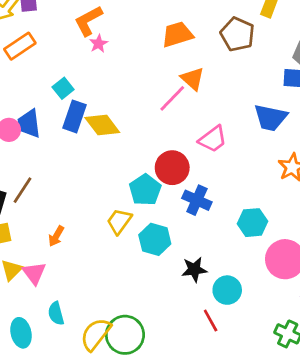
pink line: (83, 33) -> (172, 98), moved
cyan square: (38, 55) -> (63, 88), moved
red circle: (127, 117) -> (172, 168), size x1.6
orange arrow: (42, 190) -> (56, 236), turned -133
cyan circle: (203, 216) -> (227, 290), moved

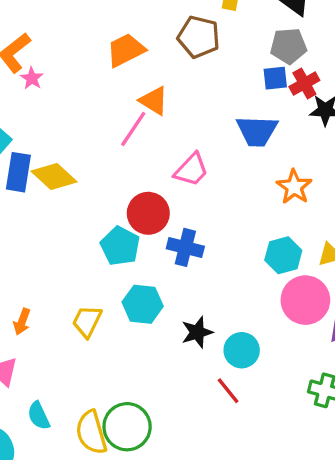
yellow trapezoid: (119, 221) -> (87, 321), moved
cyan hexagon: (252, 223) -> (283, 255), moved
yellow semicircle: (96, 334) -> (91, 432), turned -44

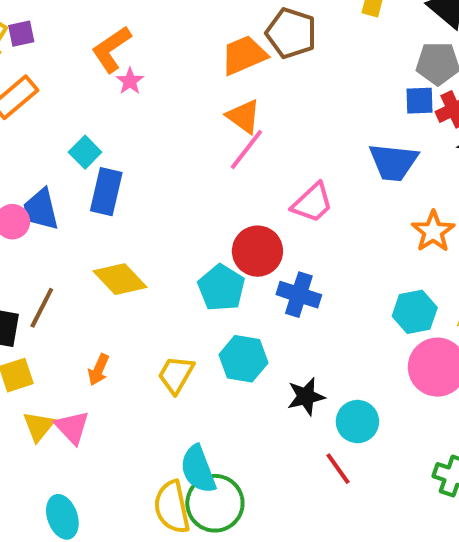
brown pentagon: (199, 37) -> (291, 33), moved
orange triangle: (154, 101) -> (243, 116), moved
yellow diamond: (54, 177) -> (120, 279), moved
cyan semicircle: (39, 416) -> (198, 469), moved, size x1.4

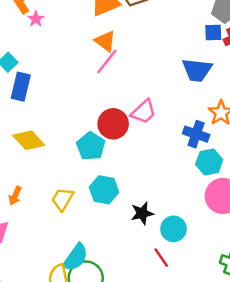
pink trapezoid: (312, 203) -> (144, 112), moved
blue cross: (299, 295) -> (196, 134), moved
cyan semicircle: (198, 469) -> (76, 257), turned -124

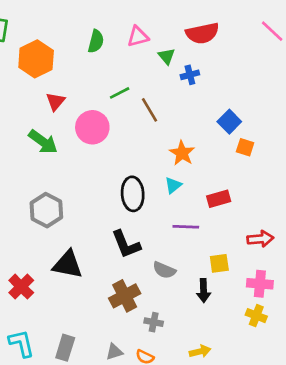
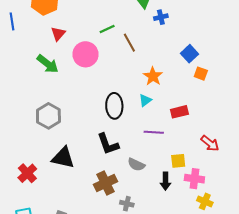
red arrow: (260, 239) -> (210, 143), turned 42
pink cross: (260, 284) -> (194, 179), moved

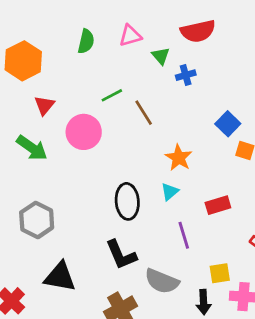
purple line: (154, 132) -> (184, 235), turned 72
gray semicircle: (136, 165) -> (162, 281), size x1.4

════════════════

JOB ITEM: Repeat every entry above exactly; images stay out of the copy.

RESULT FOR THIS TASK:
pink line: (83, 33) -> (172, 98), moved
cyan square: (38, 55) -> (63, 88), moved
red circle: (127, 117) -> (172, 168), size x1.6
orange arrow: (42, 190) -> (56, 236), turned -133
cyan circle: (203, 216) -> (227, 290), moved

yellow trapezoid: (119, 221) -> (87, 321), moved
cyan hexagon: (252, 223) -> (283, 255), moved
yellow semicircle: (96, 334) -> (91, 432), turned -44

brown pentagon: (199, 37) -> (291, 33), moved
orange triangle: (154, 101) -> (243, 116), moved
yellow diamond: (54, 177) -> (120, 279), moved
cyan semicircle: (39, 416) -> (198, 469), moved, size x1.4

pink trapezoid: (312, 203) -> (144, 112), moved
blue cross: (299, 295) -> (196, 134), moved
cyan semicircle: (198, 469) -> (76, 257), turned -124

red arrow: (260, 239) -> (210, 143), turned 42
pink cross: (260, 284) -> (194, 179), moved

purple line: (154, 132) -> (184, 235), turned 72
gray semicircle: (136, 165) -> (162, 281), size x1.4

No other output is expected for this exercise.